Copy the entire listing exactly.
··· TASK INPUT
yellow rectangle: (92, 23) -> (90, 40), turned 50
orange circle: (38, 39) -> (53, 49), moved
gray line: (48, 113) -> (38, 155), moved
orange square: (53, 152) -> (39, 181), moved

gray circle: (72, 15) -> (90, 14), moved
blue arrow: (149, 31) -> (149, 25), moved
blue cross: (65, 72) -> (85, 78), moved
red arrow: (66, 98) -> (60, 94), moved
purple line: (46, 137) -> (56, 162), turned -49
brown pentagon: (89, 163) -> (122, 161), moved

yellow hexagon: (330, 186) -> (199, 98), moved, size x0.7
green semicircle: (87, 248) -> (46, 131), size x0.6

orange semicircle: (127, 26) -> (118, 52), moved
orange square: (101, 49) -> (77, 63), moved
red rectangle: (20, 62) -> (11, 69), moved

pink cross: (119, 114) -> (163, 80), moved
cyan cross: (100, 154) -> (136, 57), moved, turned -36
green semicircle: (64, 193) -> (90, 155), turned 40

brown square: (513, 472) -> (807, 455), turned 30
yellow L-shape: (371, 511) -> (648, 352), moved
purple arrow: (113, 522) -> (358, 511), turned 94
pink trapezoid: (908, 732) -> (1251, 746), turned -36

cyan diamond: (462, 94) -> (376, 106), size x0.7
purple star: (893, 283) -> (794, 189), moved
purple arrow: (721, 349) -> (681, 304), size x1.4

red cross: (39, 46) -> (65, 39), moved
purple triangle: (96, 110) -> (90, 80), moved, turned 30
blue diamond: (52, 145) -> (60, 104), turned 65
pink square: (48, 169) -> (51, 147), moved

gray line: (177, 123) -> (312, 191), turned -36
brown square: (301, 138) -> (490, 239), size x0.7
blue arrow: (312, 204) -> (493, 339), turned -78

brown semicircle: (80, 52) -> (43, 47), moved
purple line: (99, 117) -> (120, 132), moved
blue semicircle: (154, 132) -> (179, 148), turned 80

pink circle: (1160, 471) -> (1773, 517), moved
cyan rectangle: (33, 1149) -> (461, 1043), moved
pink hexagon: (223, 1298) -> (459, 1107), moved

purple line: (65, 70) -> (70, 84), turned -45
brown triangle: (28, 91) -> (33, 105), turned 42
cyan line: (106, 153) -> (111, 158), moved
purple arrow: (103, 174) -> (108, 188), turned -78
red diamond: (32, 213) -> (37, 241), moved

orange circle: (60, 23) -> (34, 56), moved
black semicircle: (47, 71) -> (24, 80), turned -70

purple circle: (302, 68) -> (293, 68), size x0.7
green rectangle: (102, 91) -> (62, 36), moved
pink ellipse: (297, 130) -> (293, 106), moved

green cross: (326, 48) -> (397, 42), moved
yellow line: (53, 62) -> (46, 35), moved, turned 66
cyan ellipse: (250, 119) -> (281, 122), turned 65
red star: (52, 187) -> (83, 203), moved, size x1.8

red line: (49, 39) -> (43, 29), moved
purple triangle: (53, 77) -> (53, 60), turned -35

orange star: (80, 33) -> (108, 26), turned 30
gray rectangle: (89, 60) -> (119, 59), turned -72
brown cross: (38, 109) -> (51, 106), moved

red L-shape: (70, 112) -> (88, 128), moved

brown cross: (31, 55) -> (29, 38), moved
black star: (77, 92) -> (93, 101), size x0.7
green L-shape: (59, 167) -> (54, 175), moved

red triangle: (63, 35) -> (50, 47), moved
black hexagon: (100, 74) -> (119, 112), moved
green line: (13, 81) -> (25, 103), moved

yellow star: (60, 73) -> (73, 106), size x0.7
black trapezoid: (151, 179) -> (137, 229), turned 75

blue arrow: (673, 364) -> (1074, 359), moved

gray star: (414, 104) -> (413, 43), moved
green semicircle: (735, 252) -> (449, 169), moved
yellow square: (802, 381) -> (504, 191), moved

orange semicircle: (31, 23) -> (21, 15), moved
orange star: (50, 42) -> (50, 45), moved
······
### TASK RESULT
yellow rectangle: (92, 23) -> (90, 40), turned 50
orange circle: (38, 39) -> (53, 49), moved
gray line: (48, 113) -> (38, 155), moved
orange square: (53, 152) -> (39, 181), moved

gray circle: (72, 15) -> (90, 14), moved
blue arrow: (149, 31) -> (149, 25), moved
blue cross: (65, 72) -> (85, 78), moved
red arrow: (66, 98) -> (60, 94), moved
purple line: (46, 137) -> (56, 162), turned -49
brown pentagon: (89, 163) -> (122, 161), moved

yellow hexagon: (330, 186) -> (199, 98), moved, size x0.7
green semicircle: (87, 248) -> (46, 131), size x0.6

orange semicircle: (127, 26) -> (118, 52), moved
orange square: (101, 49) -> (77, 63), moved
red rectangle: (20, 62) -> (11, 69), moved

pink cross: (119, 114) -> (163, 80), moved
cyan cross: (100, 154) -> (136, 57), moved, turned -36
green semicircle: (64, 193) -> (90, 155), turned 40

brown square: (513, 472) -> (807, 455), turned 30
yellow L-shape: (371, 511) -> (648, 352), moved
purple arrow: (113, 522) -> (358, 511), turned 94
pink trapezoid: (908, 732) -> (1251, 746), turned -36

cyan diamond: (462, 94) -> (376, 106), size x0.7
purple star: (893, 283) -> (794, 189), moved
purple arrow: (721, 349) -> (681, 304), size x1.4

red cross: (39, 46) -> (65, 39), moved
purple triangle: (96, 110) -> (90, 80), moved, turned 30
blue diamond: (52, 145) -> (60, 104), turned 65
pink square: (48, 169) -> (51, 147), moved

gray line: (177, 123) -> (312, 191), turned -36
brown square: (301, 138) -> (490, 239), size x0.7
blue arrow: (312, 204) -> (493, 339), turned -78

brown semicircle: (80, 52) -> (43, 47), moved
purple line: (99, 117) -> (120, 132), moved
blue semicircle: (154, 132) -> (179, 148), turned 80

pink circle: (1160, 471) -> (1773, 517), moved
cyan rectangle: (33, 1149) -> (461, 1043), moved
pink hexagon: (223, 1298) -> (459, 1107), moved

purple line: (65, 70) -> (70, 84), turned -45
brown triangle: (28, 91) -> (33, 105), turned 42
cyan line: (106, 153) -> (111, 158), moved
purple arrow: (103, 174) -> (108, 188), turned -78
red diamond: (32, 213) -> (37, 241), moved

orange circle: (60, 23) -> (34, 56), moved
black semicircle: (47, 71) -> (24, 80), turned -70

purple circle: (302, 68) -> (293, 68), size x0.7
green rectangle: (102, 91) -> (62, 36), moved
pink ellipse: (297, 130) -> (293, 106), moved

green cross: (326, 48) -> (397, 42), moved
yellow line: (53, 62) -> (46, 35), moved, turned 66
cyan ellipse: (250, 119) -> (281, 122), turned 65
red star: (52, 187) -> (83, 203), moved, size x1.8

red line: (49, 39) -> (43, 29), moved
purple triangle: (53, 77) -> (53, 60), turned -35

orange star: (80, 33) -> (108, 26), turned 30
gray rectangle: (89, 60) -> (119, 59), turned -72
brown cross: (38, 109) -> (51, 106), moved

red L-shape: (70, 112) -> (88, 128), moved

brown cross: (31, 55) -> (29, 38), moved
black star: (77, 92) -> (93, 101), size x0.7
green L-shape: (59, 167) -> (54, 175), moved

red triangle: (63, 35) -> (50, 47), moved
black hexagon: (100, 74) -> (119, 112), moved
green line: (13, 81) -> (25, 103), moved

yellow star: (60, 73) -> (73, 106), size x0.7
black trapezoid: (151, 179) -> (137, 229), turned 75

blue arrow: (673, 364) -> (1074, 359), moved

gray star: (414, 104) -> (413, 43), moved
green semicircle: (735, 252) -> (449, 169), moved
yellow square: (802, 381) -> (504, 191), moved

orange semicircle: (31, 23) -> (21, 15), moved
orange star: (50, 42) -> (50, 45), moved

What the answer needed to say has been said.